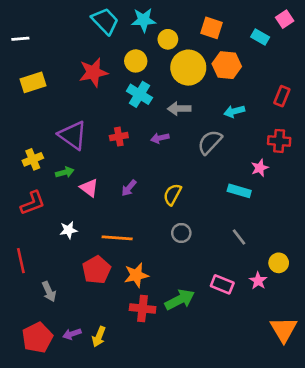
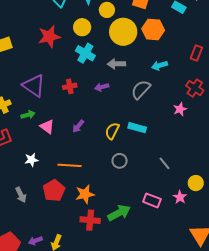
red cross: (279, 141) -> (195, 88), turned 30
cyan rectangle: (239, 191) -> (137, 128), moved
gray arrow: (49, 292) -> (21, 195), moved

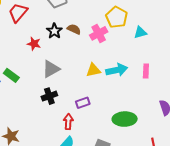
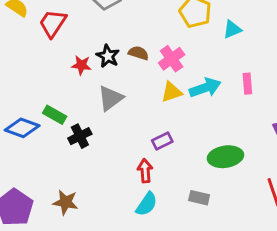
brown semicircle: (74, 29) -> (138, 53), moved
black star: (54, 31) -> (108, 56), moved
pink cross: (99, 33) -> (172, 59), moved
black cross: (49, 96) -> (80, 136), moved

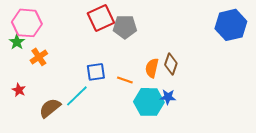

+ + + +

YOUR OBJECTIVE -> Only the lines with the string "black" are wanted; pick them out of the records above and copy them.

ANSWER FOR THIS EXERCISE ->
black star: (54, 31) -> (108, 56), moved
black cross: (49, 96) -> (80, 136), moved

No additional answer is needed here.